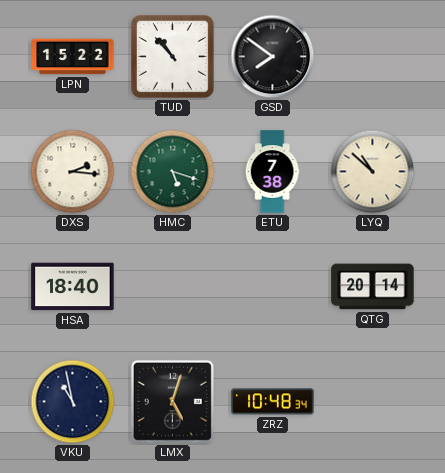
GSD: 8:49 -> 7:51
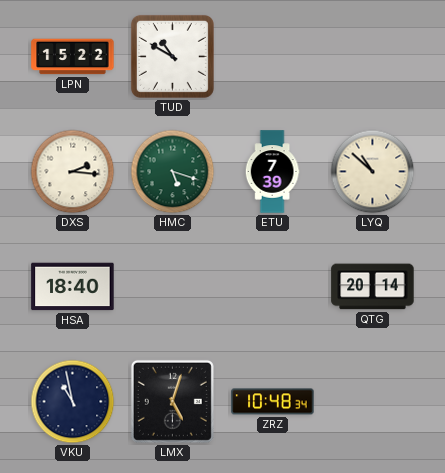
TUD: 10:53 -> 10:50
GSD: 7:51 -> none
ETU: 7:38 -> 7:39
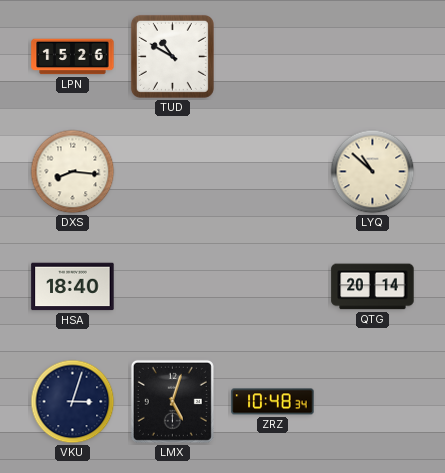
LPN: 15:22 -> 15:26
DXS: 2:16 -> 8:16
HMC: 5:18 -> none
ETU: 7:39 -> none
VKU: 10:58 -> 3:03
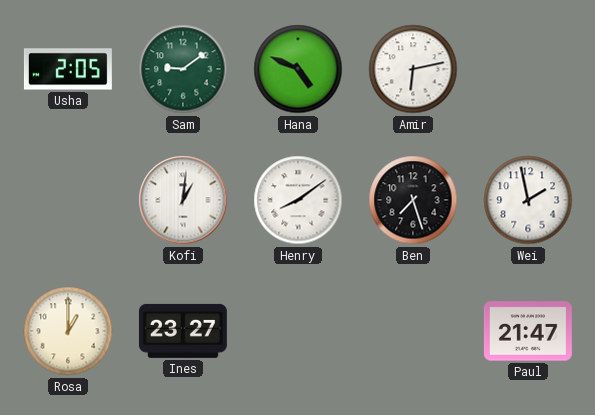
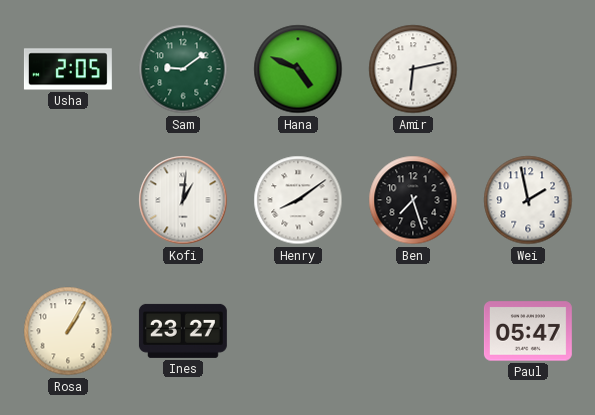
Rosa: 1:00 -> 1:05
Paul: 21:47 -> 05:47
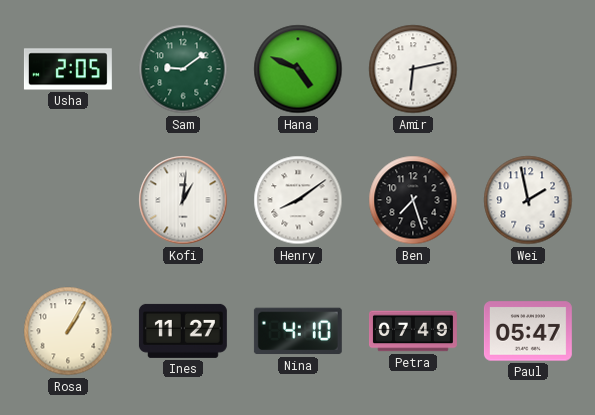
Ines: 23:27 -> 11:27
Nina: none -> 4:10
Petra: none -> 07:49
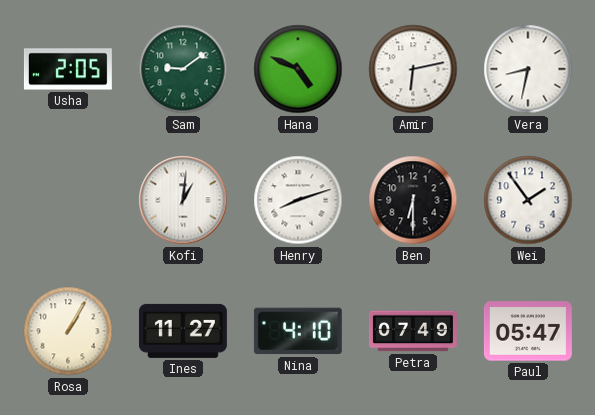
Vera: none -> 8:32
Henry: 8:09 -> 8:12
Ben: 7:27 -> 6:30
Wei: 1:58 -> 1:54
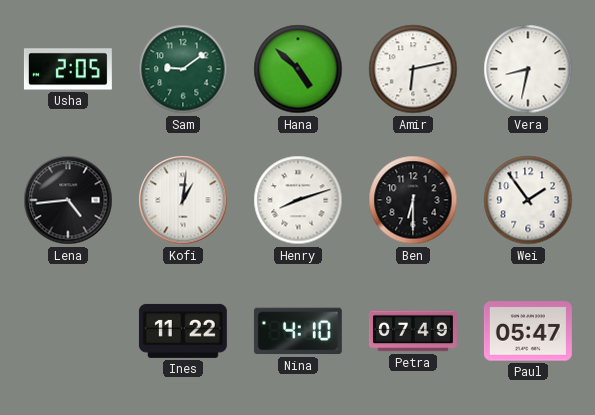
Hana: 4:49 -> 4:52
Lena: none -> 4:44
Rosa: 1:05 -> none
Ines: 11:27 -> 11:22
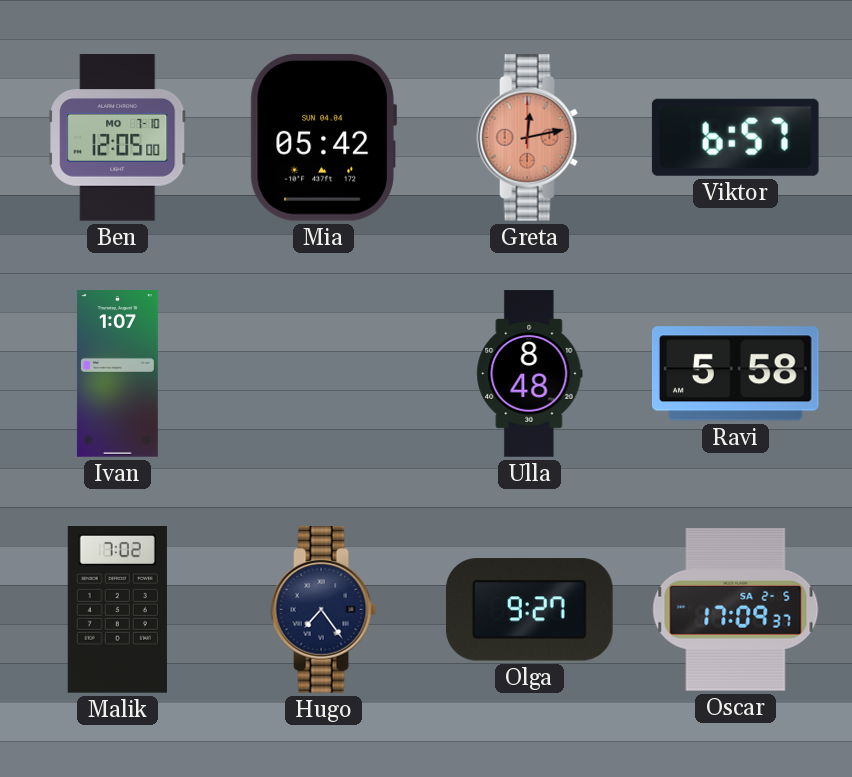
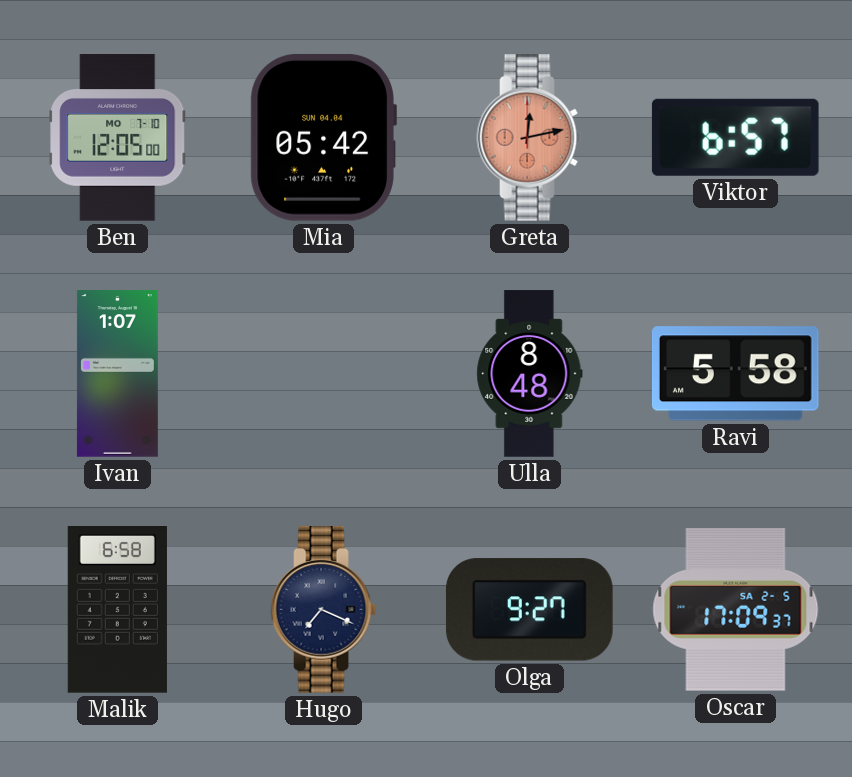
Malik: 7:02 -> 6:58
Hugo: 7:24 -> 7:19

····················

Reproduce the item lines above with each "none" swapped for "blank" and everything else unchanged. Leave out the picture lines.

GSD: 8:49 -> 7:51
TUD: 10:53 -> 10:50
GSD: 7:51 -> blank
ETU: 7:38 -> 7:39
LPN: 15:22 -> 15:26
DXS: 2:16 -> 8:16
HMC: 5:18 -> blank
ETU: 7:39 -> blank
VKU: 10:58 -> 3:03
Rosa: 1:00 -> 1:05
Paul: 21:47 -> 05:47
Ines: 23:27 -> 11:27
Nina: blank -> 4:10
Petra: blank -> 07:49
Vera: blank -> 8:32
Henry: 8:09 -> 8:12
Ben: 7:27 -> 6:30
Wei: 1:58 -> 1:54
Hana: 4:49 -> 4:52
Lena: blank -> 4:44
Rosa: 1:05 -> blank
Ines: 11:27 -> 11:22
Malik: 7:02 -> 6:58
Hugo: 7:24 -> 7:19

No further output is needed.